== Data to process ==

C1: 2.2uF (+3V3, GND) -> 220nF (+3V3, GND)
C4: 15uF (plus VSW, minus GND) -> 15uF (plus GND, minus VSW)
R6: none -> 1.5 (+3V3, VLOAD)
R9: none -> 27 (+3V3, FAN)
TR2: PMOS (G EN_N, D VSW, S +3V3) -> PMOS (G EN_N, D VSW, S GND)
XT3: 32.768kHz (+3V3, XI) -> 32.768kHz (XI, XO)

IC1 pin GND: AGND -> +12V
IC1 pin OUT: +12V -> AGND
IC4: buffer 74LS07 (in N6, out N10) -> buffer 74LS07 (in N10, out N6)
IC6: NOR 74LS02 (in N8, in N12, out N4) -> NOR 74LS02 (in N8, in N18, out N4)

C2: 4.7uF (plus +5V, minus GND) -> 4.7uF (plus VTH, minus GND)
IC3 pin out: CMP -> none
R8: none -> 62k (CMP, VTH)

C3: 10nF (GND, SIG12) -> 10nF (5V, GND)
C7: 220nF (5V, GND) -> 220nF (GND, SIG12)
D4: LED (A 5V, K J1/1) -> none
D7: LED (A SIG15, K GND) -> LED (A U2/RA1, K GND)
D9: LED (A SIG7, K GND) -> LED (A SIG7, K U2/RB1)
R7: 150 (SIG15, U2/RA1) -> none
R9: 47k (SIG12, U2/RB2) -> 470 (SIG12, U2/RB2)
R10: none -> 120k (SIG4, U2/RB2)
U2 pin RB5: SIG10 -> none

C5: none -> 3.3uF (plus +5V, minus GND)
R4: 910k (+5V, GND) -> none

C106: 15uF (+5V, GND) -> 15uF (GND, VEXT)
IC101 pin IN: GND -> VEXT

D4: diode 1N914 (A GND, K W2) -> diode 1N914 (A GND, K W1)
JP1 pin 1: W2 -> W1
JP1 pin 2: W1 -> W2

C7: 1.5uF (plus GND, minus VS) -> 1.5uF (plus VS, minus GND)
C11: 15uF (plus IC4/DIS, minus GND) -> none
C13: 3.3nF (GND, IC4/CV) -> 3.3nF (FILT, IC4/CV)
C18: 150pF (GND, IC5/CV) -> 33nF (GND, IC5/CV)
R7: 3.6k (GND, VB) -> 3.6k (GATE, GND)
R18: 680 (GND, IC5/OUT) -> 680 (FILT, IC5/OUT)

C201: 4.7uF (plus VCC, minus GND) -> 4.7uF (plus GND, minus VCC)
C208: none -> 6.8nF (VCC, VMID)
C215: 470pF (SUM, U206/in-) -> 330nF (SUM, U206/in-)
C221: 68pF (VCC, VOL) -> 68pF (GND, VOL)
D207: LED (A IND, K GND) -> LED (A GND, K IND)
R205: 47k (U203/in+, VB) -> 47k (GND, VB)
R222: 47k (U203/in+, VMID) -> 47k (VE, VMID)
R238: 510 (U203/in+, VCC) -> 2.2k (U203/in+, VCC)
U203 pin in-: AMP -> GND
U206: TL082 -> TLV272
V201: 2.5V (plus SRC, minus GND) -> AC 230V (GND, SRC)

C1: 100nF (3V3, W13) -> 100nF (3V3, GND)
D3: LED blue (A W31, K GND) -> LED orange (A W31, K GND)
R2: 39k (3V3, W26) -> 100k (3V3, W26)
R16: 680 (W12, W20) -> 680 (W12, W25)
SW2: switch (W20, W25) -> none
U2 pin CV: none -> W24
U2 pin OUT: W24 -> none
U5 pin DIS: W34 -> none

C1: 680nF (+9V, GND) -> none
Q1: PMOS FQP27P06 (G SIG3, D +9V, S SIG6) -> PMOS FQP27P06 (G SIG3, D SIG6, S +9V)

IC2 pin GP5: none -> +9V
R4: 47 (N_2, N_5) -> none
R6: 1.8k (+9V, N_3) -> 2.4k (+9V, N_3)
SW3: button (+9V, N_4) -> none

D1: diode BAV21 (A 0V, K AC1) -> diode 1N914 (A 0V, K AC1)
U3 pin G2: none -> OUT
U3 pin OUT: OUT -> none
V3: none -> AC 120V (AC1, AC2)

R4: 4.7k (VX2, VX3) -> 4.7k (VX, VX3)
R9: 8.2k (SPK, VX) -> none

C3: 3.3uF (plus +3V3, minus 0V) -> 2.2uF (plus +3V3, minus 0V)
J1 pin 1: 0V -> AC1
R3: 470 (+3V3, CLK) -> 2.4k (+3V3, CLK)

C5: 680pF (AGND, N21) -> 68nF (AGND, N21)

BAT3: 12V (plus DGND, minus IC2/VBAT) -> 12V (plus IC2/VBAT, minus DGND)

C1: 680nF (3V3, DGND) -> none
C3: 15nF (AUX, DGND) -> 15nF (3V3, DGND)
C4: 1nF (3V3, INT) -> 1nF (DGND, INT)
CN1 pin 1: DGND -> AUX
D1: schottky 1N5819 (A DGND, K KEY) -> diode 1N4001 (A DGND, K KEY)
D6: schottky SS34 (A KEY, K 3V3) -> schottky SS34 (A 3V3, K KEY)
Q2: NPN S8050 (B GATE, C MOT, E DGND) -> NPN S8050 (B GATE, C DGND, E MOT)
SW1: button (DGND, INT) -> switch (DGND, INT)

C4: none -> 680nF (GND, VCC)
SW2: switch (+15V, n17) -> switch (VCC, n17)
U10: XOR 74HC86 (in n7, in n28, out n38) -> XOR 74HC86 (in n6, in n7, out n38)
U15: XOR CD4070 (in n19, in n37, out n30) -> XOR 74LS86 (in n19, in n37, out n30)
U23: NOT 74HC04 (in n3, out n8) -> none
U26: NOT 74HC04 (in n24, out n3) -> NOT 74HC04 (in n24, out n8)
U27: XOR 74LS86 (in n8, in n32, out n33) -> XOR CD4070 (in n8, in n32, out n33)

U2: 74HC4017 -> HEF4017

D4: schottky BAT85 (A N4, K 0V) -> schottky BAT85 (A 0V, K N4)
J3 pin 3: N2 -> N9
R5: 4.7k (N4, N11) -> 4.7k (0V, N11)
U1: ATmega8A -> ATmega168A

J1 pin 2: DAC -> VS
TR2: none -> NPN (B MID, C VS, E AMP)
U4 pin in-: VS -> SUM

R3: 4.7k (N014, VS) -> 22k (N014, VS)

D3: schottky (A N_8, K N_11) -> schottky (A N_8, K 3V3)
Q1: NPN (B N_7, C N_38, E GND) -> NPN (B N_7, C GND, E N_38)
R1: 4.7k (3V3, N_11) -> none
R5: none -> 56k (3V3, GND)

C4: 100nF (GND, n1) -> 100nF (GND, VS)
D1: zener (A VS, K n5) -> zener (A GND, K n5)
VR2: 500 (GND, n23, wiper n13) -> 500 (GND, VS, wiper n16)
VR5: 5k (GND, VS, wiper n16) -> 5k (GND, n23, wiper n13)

===

## [Exercise]
Lines from the start of the entries through the one containing "TR2: PMOS (G" are to be set down again exactly, both ends included.

## [Answer box]
C1: 2.2uF (+3V3, GND) -> 220nF (+3V3, GND)
C4: 15uF (plus VSW, minus GND) -> 15uF (plus GND, minus VSW)
R6: none -> 1.5 (+3V3, VLOAD)
R9: none -> 27 (+3V3, FAN)
TR2: PMOS (G EN_N, D VSW, S +3V3) -> PMOS (G EN_N, D VSW, S GND)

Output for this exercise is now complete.